Work instructions -> Could you reproduce the lines below from the one with "red arrow: (64, 54) -> (51, 47), moved" through the one with "purple star: (367, 285)"? Keep both ends and add nothing.
** Provided material follows **
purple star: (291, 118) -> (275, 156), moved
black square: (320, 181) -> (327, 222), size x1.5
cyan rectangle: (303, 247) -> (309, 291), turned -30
** End of Provided material **
** Provided material follows **
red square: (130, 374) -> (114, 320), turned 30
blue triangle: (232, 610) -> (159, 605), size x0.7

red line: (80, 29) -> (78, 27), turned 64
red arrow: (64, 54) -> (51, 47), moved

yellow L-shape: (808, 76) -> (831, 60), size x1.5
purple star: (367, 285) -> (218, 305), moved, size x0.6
** End of Provided material **
Answer space ->
red arrow: (64, 54) -> (51, 47), moved

yellow L-shape: (808, 76) -> (831, 60), size x1.5
purple star: (367, 285) -> (218, 305), moved, size x0.6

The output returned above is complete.